AIM OF THE TASK:
Below are some records; return all of them exactly as they are.

━━━ MATERIAL FOR THE TASK ━━━

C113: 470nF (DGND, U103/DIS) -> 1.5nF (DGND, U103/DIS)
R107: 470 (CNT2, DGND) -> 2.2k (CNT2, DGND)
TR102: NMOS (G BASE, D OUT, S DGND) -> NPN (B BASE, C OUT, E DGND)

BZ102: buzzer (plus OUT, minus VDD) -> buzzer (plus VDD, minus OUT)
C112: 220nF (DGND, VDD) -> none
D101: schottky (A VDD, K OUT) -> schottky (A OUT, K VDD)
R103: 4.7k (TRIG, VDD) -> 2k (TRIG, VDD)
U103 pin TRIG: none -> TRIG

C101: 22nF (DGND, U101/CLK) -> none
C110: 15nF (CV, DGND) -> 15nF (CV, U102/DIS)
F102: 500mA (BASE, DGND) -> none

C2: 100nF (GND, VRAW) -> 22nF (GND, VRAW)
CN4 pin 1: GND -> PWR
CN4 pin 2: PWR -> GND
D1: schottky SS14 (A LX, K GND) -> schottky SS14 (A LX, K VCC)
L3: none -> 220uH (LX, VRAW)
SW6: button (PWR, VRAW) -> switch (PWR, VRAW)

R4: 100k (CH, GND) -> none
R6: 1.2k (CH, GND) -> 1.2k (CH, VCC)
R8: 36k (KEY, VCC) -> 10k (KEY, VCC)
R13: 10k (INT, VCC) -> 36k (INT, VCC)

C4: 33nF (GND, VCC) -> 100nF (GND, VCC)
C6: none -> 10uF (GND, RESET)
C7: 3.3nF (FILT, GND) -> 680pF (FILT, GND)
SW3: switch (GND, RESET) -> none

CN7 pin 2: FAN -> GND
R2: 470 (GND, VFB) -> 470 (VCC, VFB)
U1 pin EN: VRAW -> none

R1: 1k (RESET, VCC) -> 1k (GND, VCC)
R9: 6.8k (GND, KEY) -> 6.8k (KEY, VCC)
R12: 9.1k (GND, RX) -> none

━━━

EXERCISE ANSWER:
C113: 470nF (DGND, U103/DIS) -> 1.5nF (DGND, U103/DIS)
R107: 470 (CNT2, DGND) -> 2.2k (CNT2, DGND)
TR102: NMOS (G BASE, D OUT, S DGND) -> NPN (B BASE, C OUT, E DGND)

BZ102: buzzer (plus OUT, minus VDD) -> buzzer (plus VDD, minus OUT)
C112: 220nF (DGND, VDD) -> none
D101: schottky (A VDD, K OUT) -> schottky (A OUT, K VDD)
R103: 4.7k (TRIG, VDD) -> 2k (TRIG, VDD)
U103 pin TRIG: none -> TRIG

C101: 22nF (DGND, U101/CLK) -> none
C110: 15nF (CV, DGND) -> 15nF (CV, U102/DIS)
F102: 500mA (BASE, DGND) -> none

C2: 100nF (GND, VRAW) -> 22nF (GND, VRAW)
CN4 pin 1: GND -> PWR
CN4 pin 2: PWR -> GND
D1: schottky SS14 (A LX, K GND) -> schottky SS14 (A LX, K VCC)
L3: none -> 220uH (LX, VRAW)
SW6: button (PWR, VRAW) -> switch (PWR, VRAW)

R4: 100k (CH, GND) -> none
R6: 1.2k (CH, GND) -> 1.2k (CH, VCC)
R8: 36k (KEY, VCC) -> 10k (KEY, VCC)
R13: 10k (INT, VCC) -> 36k (INT, VCC)

C4: 33nF (GND, VCC) -> 100nF (GND, VCC)
C6: none -> 10uF (GND, RESET)
C7: 3.3nF (FILT, GND) -> 680pF (FILT, GND)
SW3: switch (GND, RESET) -> none

CN7 pin 2: FAN -> GND
R2: 470 (GND, VFB) -> 470 (VCC, VFB)
U1 pin EN: VRAW -> none

R1: 1k (RESET, VCC) -> 1k (GND, VCC)
R9: 6.8k (GND, KEY) -> 6.8k (KEY, VCC)
R12: 9.1k (GND, RX) -> none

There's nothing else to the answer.